**MATERIAL FOR THIS TASK:**
[Start of section]

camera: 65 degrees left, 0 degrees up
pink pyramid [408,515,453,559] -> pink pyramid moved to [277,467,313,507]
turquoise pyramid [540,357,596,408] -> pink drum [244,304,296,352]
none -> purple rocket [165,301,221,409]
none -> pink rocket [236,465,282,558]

[End of section]
[Start of section]

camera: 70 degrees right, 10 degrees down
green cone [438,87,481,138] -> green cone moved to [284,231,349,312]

[End of section]
[Start of section]

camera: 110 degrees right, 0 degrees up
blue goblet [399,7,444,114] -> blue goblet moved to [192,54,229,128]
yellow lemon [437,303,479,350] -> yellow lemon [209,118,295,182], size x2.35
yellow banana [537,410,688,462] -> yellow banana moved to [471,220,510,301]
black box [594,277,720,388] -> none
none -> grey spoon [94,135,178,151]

[End of section]

**EXERCISE OBJECTIVE:**
Of the entries listed above, reproduce only the lines starting at the line containing "camera: 65 degrees left, 0 degrees up" and ending at the line containing "none -> pink rocket [236,465,282,558]". Include both, exactly as they stand.

**RESPONSE:**
camera: 65 degrees left, 0 degrees up
pink pyramid [408,515,453,559] -> pink pyramid moved to [277,467,313,507]
turquoise pyramid [540,357,596,408] -> pink drum [244,304,296,352]
none -> purple rocket [165,301,221,409]
none -> pink rocket [236,465,282,558]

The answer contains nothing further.